◆ **MATERIAL SHOWN**:
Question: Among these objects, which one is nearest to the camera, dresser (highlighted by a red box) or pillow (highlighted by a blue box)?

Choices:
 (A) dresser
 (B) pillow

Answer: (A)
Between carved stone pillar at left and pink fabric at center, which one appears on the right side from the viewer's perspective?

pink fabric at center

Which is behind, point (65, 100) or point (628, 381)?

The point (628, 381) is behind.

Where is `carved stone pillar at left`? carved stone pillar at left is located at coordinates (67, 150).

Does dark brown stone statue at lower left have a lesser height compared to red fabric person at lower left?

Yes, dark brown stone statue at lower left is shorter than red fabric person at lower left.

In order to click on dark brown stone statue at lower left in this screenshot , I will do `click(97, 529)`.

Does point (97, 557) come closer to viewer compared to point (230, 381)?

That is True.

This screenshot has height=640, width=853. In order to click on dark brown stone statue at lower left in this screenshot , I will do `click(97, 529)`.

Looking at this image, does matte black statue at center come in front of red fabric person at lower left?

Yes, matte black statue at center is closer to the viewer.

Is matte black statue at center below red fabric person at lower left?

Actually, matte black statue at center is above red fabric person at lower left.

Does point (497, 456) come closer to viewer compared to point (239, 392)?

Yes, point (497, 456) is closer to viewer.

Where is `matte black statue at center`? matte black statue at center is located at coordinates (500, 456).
--
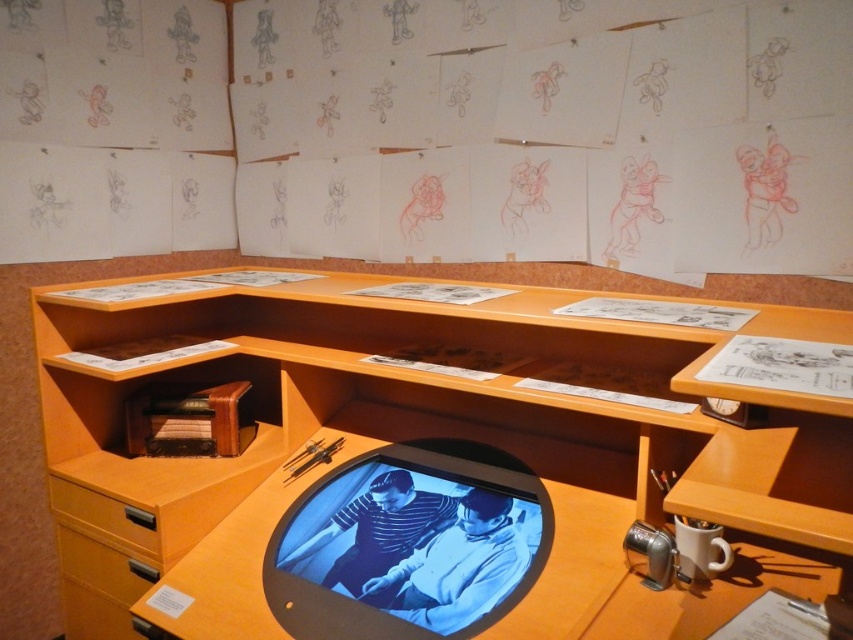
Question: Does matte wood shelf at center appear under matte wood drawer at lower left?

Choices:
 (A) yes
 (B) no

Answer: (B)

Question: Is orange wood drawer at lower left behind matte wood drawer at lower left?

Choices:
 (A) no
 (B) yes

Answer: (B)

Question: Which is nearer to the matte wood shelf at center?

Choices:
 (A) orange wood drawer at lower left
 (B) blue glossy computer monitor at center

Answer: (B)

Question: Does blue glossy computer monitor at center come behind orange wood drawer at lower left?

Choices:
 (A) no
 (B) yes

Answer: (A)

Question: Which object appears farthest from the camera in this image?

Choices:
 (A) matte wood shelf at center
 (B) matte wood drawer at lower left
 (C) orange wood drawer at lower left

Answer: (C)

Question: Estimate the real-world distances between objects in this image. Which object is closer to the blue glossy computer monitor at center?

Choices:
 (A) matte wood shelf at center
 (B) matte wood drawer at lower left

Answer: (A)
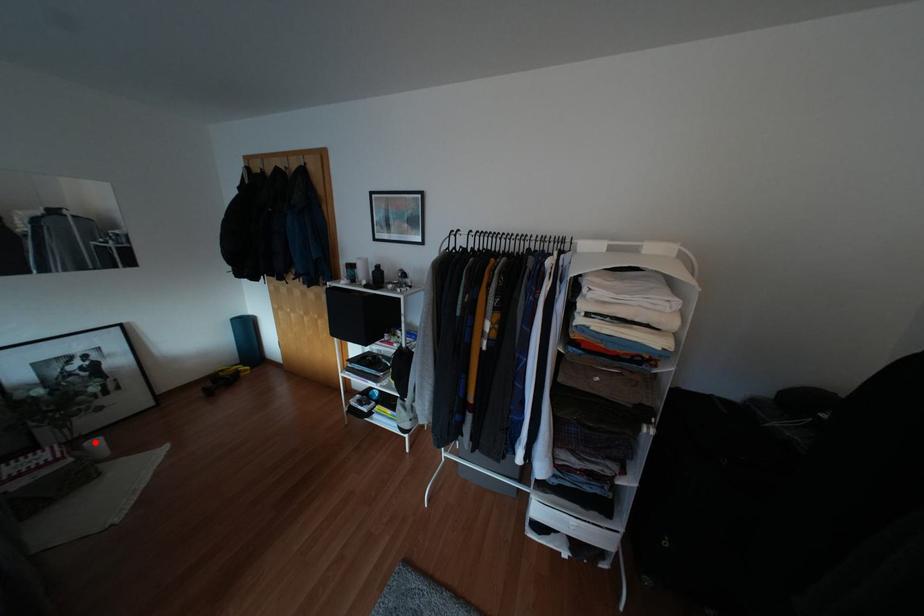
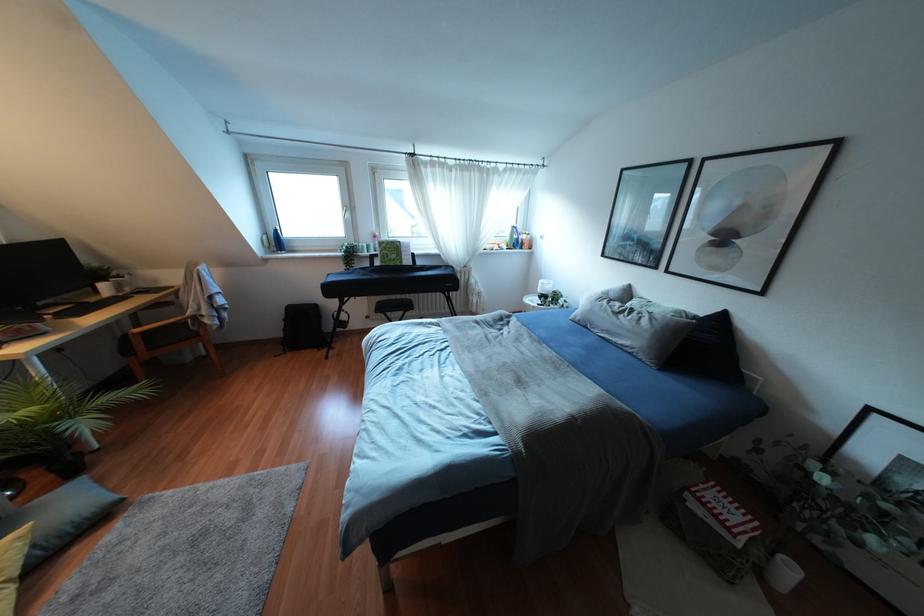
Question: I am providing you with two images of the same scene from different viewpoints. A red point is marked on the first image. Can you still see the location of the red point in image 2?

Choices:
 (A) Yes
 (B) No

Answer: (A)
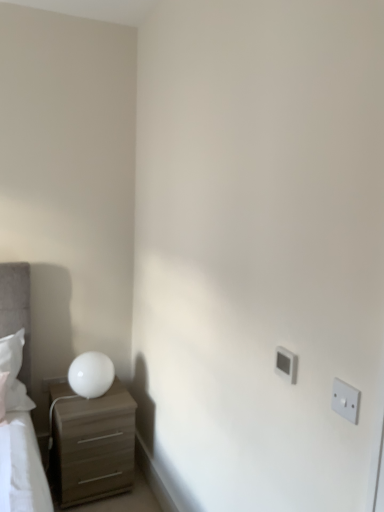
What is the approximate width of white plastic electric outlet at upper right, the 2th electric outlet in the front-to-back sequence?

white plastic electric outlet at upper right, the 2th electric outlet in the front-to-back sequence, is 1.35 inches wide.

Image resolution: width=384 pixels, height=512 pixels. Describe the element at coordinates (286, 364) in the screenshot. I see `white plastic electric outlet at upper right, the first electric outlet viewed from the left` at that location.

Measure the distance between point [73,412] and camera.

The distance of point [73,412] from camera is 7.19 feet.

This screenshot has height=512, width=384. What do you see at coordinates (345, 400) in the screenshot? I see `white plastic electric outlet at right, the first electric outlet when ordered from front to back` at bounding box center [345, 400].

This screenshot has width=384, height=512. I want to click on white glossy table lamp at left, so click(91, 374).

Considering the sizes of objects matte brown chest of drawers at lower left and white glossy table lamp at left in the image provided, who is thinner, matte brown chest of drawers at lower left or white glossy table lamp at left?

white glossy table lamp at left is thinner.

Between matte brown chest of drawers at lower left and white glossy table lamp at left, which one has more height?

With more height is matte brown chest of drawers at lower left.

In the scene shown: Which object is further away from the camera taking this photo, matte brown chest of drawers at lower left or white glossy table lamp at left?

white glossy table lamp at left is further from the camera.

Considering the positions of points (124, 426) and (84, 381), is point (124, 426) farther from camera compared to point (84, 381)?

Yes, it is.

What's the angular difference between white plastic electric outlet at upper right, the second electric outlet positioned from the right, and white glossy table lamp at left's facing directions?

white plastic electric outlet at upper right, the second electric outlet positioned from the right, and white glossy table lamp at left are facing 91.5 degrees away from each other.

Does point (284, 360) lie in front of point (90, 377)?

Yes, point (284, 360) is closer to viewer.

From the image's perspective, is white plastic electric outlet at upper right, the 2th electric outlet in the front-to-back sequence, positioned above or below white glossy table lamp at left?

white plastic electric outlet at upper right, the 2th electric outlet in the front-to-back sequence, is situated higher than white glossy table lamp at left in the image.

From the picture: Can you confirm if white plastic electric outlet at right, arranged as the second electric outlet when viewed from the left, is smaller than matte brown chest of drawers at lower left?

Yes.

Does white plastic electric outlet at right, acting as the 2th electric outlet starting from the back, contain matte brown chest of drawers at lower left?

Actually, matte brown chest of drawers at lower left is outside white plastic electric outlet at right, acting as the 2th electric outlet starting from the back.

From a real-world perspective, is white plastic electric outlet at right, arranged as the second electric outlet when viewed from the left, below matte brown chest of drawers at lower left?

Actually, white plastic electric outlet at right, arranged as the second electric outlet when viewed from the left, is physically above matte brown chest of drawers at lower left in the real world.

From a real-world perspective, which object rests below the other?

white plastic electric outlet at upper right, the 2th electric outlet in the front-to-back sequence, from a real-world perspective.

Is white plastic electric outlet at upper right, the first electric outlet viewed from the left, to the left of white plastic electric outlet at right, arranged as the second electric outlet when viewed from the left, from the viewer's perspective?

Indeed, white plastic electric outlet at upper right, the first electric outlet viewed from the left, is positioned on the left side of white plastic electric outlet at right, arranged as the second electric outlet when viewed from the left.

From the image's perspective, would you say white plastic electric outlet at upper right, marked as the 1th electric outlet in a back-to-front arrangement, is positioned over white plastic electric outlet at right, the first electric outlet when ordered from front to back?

◆ **WHAT THE EXERCISE ASKS**: Copy the lines verbatim, starting with the line that contains "Yes, dark brown" and going through the line that contains "Yes, point (497, 456) is closer to viewer.".

◆ **EXERCISE RESPONSE**:
Yes, dark brown stone statue at lower left is shorter than red fabric person at lower left.

In order to click on dark brown stone statue at lower left in this screenshot , I will do `click(97, 529)`.

Does point (97, 557) come closer to viewer compared to point (230, 381)?

That is True.

This screenshot has height=640, width=853. In order to click on dark brown stone statue at lower left in this screenshot , I will do `click(97, 529)`.

Looking at this image, does matte black statue at center come in front of red fabric person at lower left?

Yes, matte black statue at center is closer to the viewer.

Is matte black statue at center below red fabric person at lower left?

Actually, matte black statue at center is above red fabric person at lower left.

Does point (497, 456) come closer to viewer compared to point (239, 392)?

Yes, point (497, 456) is closer to viewer.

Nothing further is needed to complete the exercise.